- _Data_
——————————

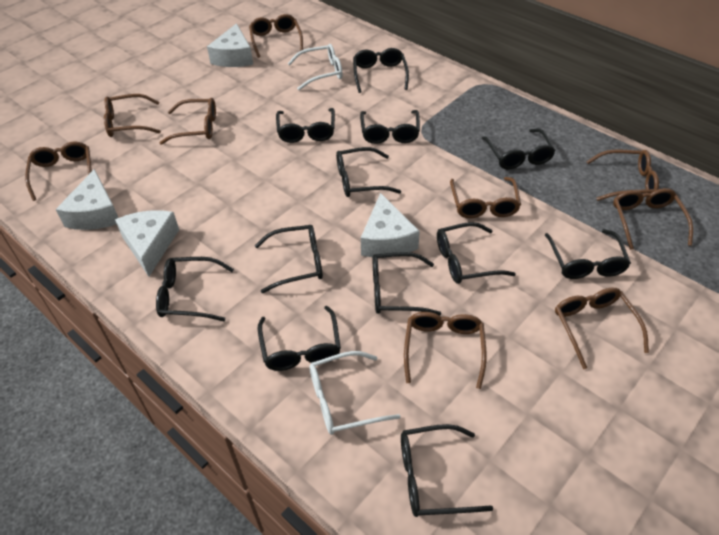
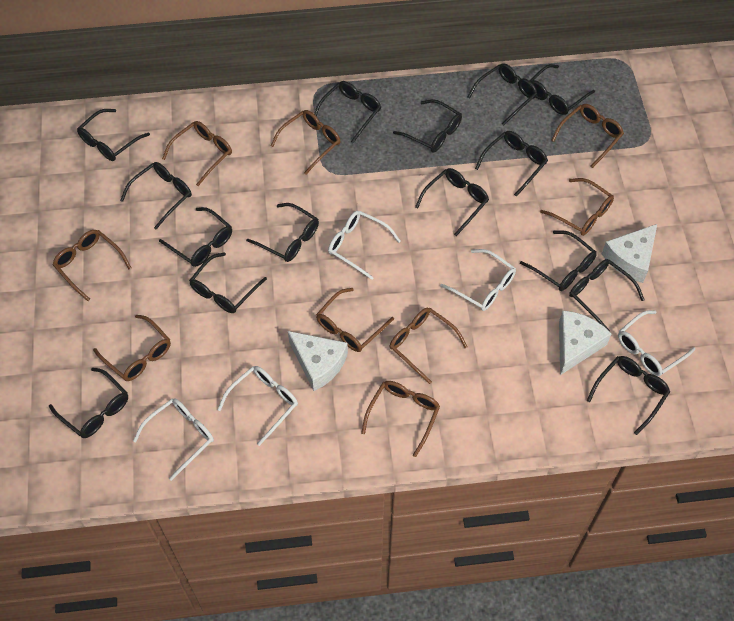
black glasses: 12 -> 15
white cheese: 4 -> 3
white glasses: 2 -> 5

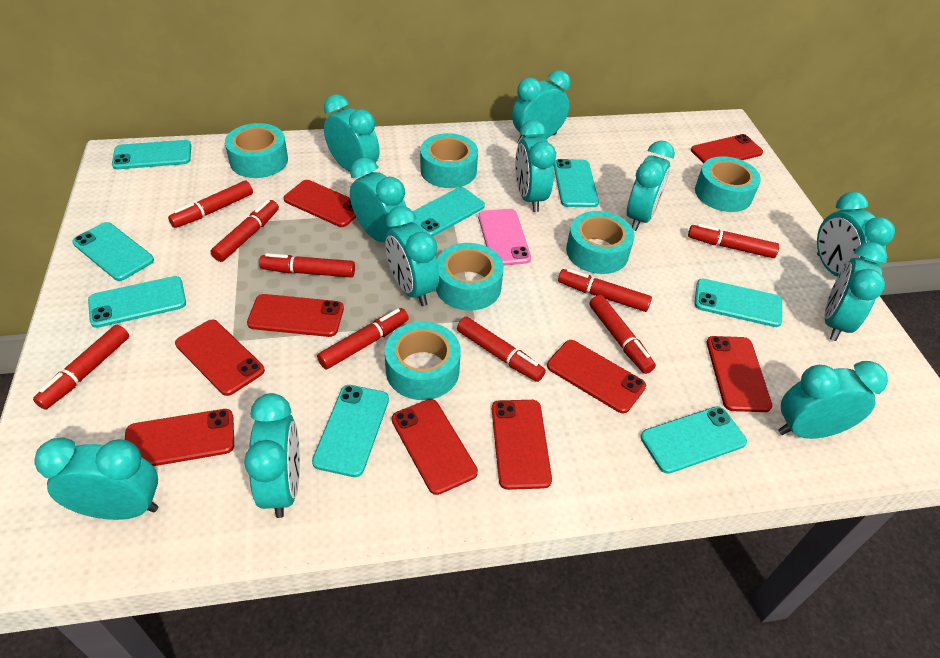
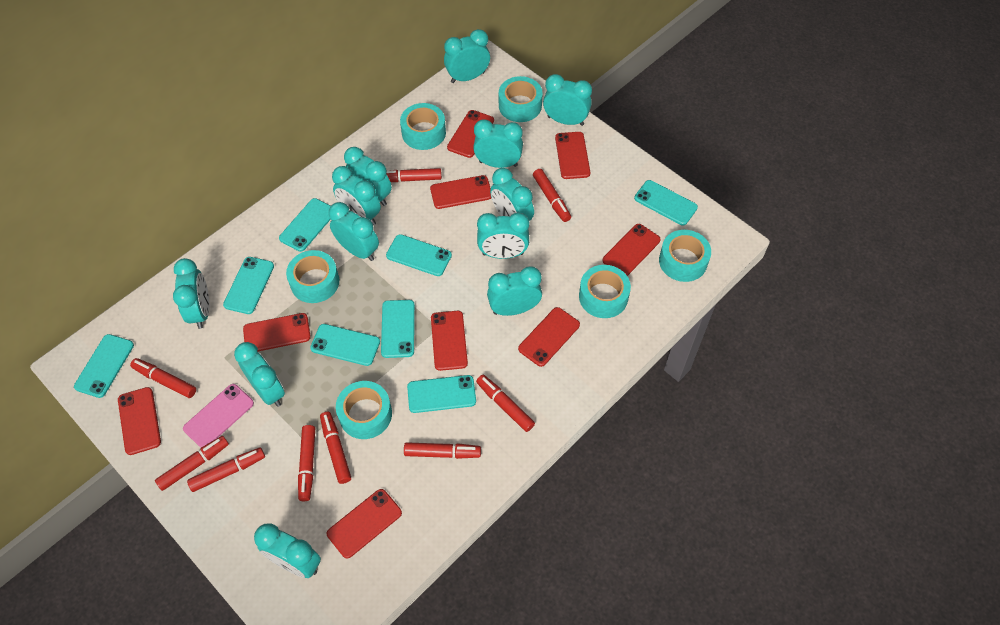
turquoise clock: 11 -> 12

——————————

- _Description of the task_
Each line from the one with "white cheese: 4 -> 3" to the final line of the data above is to be printed exactly; no picture should appear in the copy.

- _Exercise solution_
white cheese: 4 -> 3
white glasses: 2 -> 5

turquoise clock: 11 -> 12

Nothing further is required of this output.